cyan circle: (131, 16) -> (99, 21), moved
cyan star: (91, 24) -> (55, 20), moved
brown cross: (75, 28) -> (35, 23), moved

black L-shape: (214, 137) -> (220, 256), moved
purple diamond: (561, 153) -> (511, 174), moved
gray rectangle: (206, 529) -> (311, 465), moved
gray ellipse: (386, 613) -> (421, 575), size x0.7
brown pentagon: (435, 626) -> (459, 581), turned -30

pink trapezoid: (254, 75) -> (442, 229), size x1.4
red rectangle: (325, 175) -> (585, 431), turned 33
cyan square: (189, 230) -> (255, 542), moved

#####

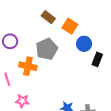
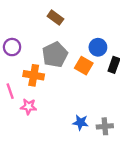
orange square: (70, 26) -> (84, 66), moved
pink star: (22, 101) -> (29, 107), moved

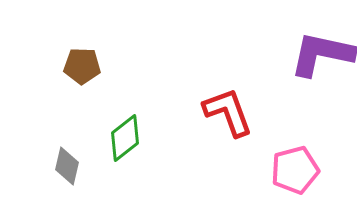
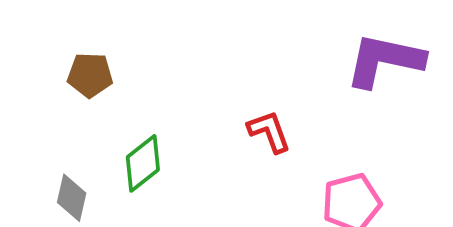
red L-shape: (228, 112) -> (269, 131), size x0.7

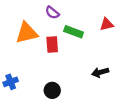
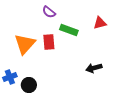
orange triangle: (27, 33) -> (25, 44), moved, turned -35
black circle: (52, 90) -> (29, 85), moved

#####

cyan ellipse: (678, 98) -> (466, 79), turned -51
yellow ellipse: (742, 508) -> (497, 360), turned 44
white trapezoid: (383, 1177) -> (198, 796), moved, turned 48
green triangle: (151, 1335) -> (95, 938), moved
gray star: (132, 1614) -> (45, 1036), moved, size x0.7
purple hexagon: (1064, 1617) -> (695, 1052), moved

#####

Out of the entries above, write out only the lines between the line holding "black L-shape: (214, 137)" and the line holding "cyan square: (189, 230) -> (255, 542), moved", inclusive, each exactly as given.

black L-shape: (214, 137) -> (220, 256), moved
purple diamond: (561, 153) -> (511, 174), moved
gray rectangle: (206, 529) -> (311, 465), moved
gray ellipse: (386, 613) -> (421, 575), size x0.7
brown pentagon: (435, 626) -> (459, 581), turned -30

pink trapezoid: (254, 75) -> (442, 229), size x1.4
red rectangle: (325, 175) -> (585, 431), turned 33
cyan square: (189, 230) -> (255, 542), moved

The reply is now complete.